═════ EXERCISE MATERIAL ═════

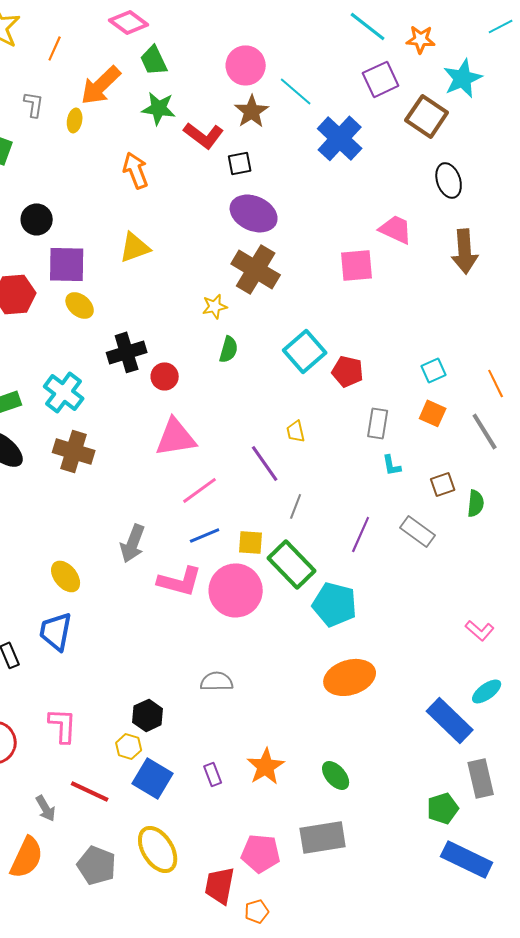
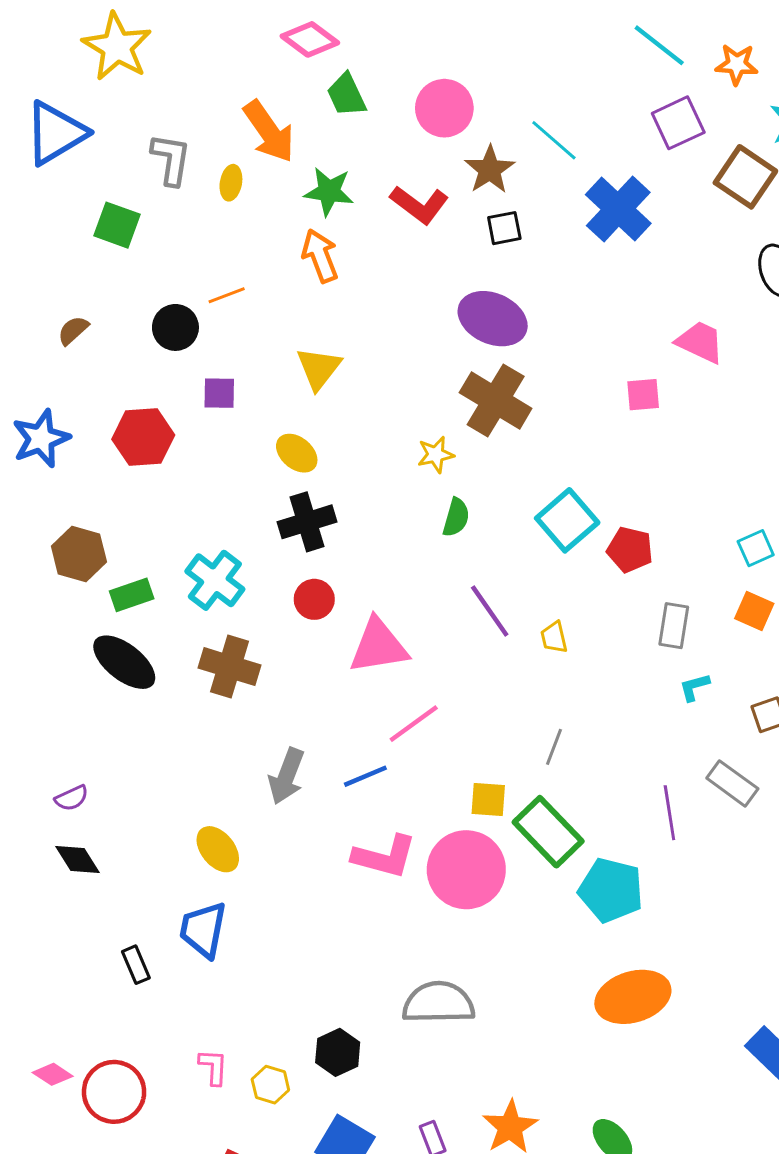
orange line: (55, 48) -> (227, 295), moved, turned 45
pink circle: (246, 65) -> (444, 108), moved
orange arrow: (101, 85) -> (269, 132), turned -81
gray L-shape: (34, 104) -> (171, 159), size x1.4
green star: (159, 108) -> (329, 191), moved
black square: (240, 163) -> (504, 228), moved
yellow triangle: (135, 247) -> (319, 368), turned -32
purple square: (67, 264) -> (219, 393), size x0.6
pink square: (357, 265) -> (643, 395), size x0.7
yellow ellipse: (80, 305) -> (297, 453), moved
red circle: (165, 376) -> (314, 599), moved
purple line: (265, 463) -> (490, 611), moved
cyan L-shape: (392, 465) -> (694, 687), turned 85
purple line: (361, 534) -> (669, 813), moved, turned -33
blue line: (205, 535) -> (365, 776), moved
gray arrow: (133, 543) -> (286, 776), moved
gray semicircle: (217, 681) -> (439, 1003), size x1.5
pink L-shape: (63, 725) -> (213, 1067), size x0.7
yellow hexagon: (129, 746) -> (270, 1085), moved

═════

_PROBLEM TO WORK ON_:
Reproduce the data verbatim and omit each image.

_OUTPUT_:
orange line: (55, 48) -> (227, 295), moved, turned 45
pink circle: (246, 65) -> (444, 108), moved
orange arrow: (101, 85) -> (269, 132), turned -81
gray L-shape: (34, 104) -> (171, 159), size x1.4
green star: (159, 108) -> (329, 191), moved
black square: (240, 163) -> (504, 228), moved
yellow triangle: (135, 247) -> (319, 368), turned -32
purple square: (67, 264) -> (219, 393), size x0.6
pink square: (357, 265) -> (643, 395), size x0.7
yellow ellipse: (80, 305) -> (297, 453), moved
red circle: (165, 376) -> (314, 599), moved
purple line: (265, 463) -> (490, 611), moved
cyan L-shape: (392, 465) -> (694, 687), turned 85
purple line: (361, 534) -> (669, 813), moved, turned -33
blue line: (205, 535) -> (365, 776), moved
gray arrow: (133, 543) -> (286, 776), moved
gray semicircle: (217, 681) -> (439, 1003), size x1.5
pink L-shape: (63, 725) -> (213, 1067), size x0.7
yellow hexagon: (129, 746) -> (270, 1085), moved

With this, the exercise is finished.